* **Work item**: Only the lines below starting at the one containing "orange capsule: 12 -> 14" and ending at the one containing "yellow capsule: 12 -> 14" belong in the answer, each copied exactly.

* **Dataset records**:
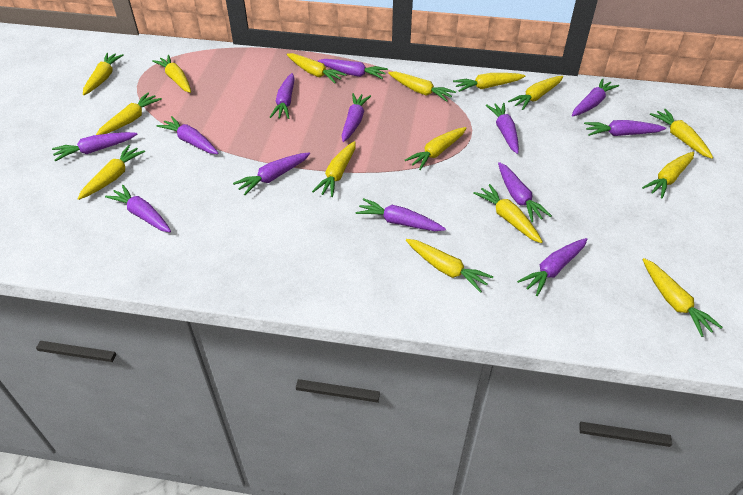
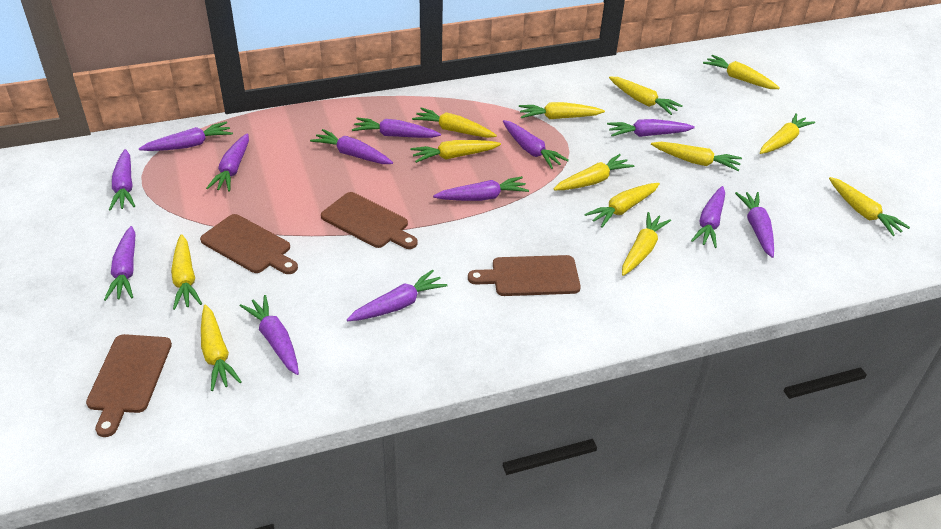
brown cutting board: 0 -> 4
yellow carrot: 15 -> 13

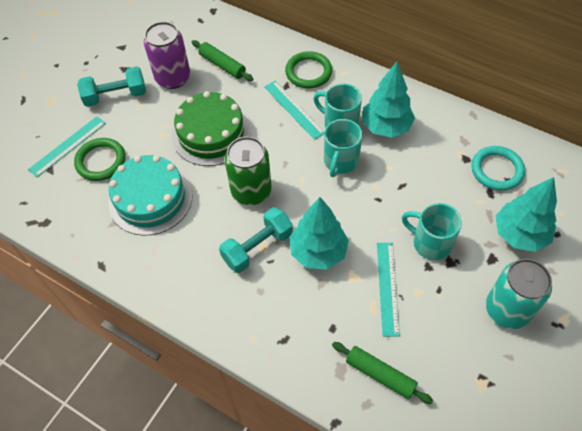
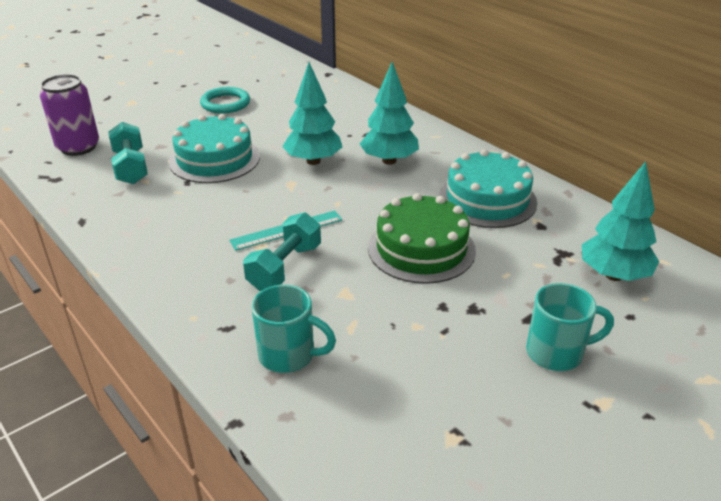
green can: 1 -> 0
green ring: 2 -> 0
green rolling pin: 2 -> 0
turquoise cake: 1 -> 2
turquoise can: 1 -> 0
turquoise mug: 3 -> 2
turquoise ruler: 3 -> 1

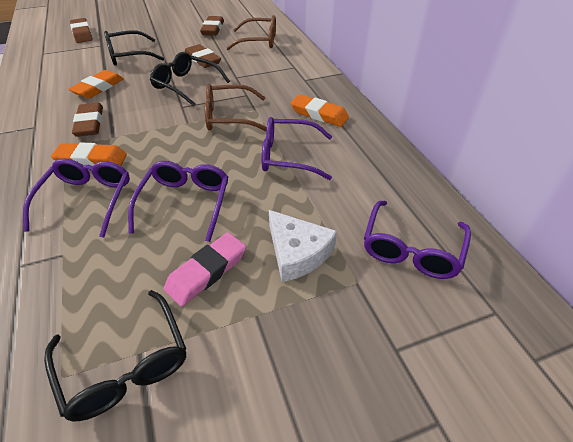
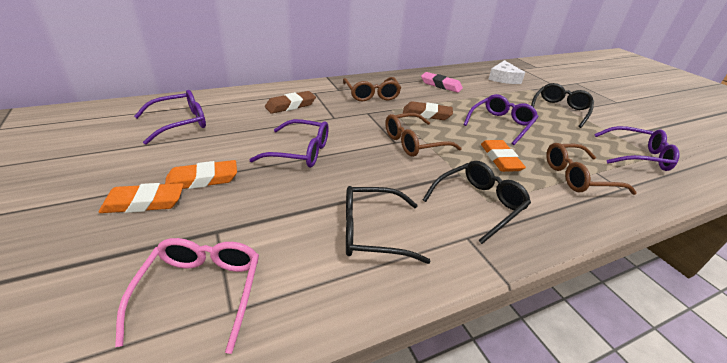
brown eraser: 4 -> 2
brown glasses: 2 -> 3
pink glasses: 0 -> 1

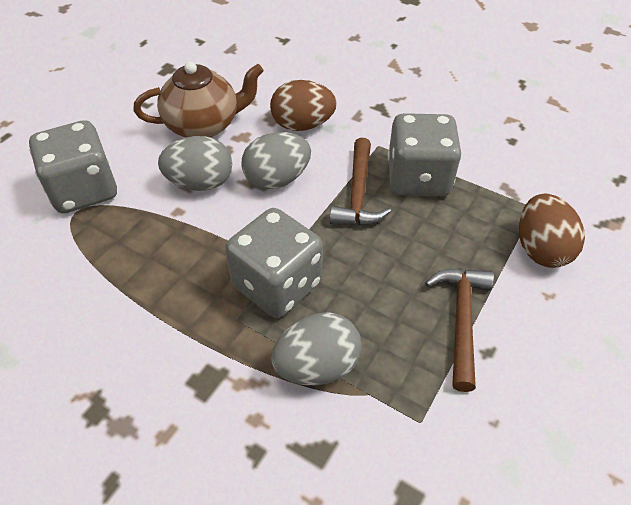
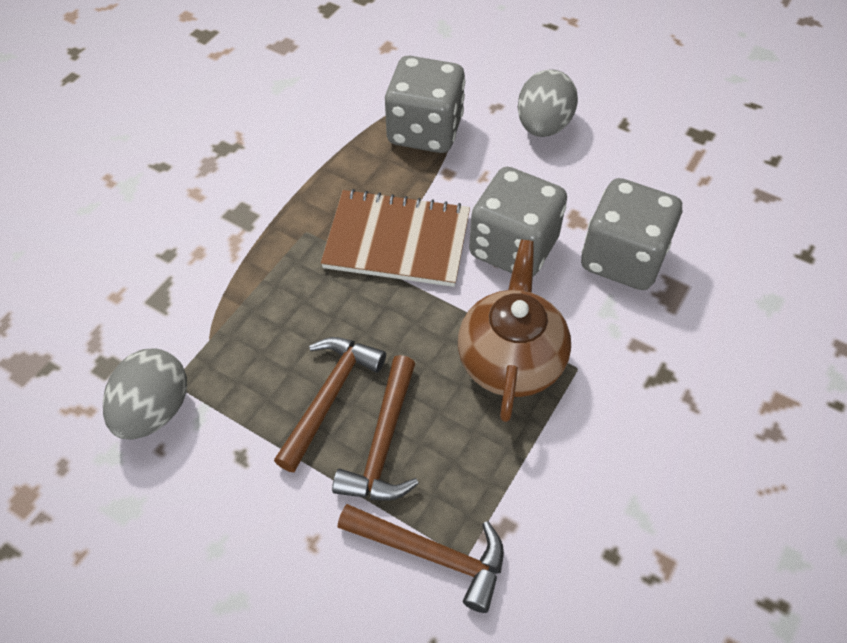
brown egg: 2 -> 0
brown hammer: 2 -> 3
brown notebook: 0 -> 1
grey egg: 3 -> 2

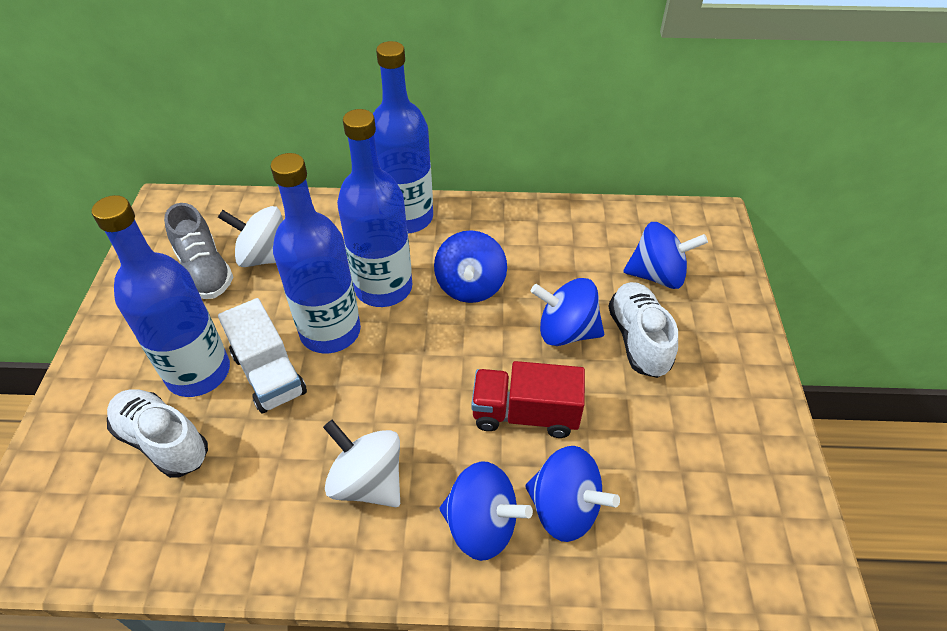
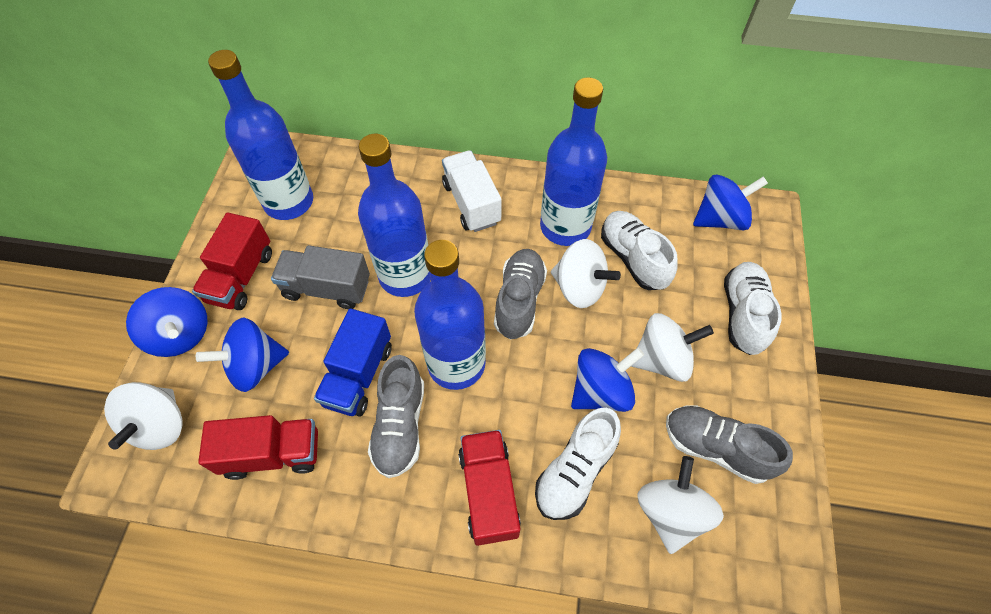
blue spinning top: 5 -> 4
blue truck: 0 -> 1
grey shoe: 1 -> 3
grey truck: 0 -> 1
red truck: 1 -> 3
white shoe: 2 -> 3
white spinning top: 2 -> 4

==

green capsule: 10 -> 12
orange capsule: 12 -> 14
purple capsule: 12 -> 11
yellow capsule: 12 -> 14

* **Solution for this problem**:
orange capsule: 12 -> 14
purple capsule: 12 -> 11
yellow capsule: 12 -> 14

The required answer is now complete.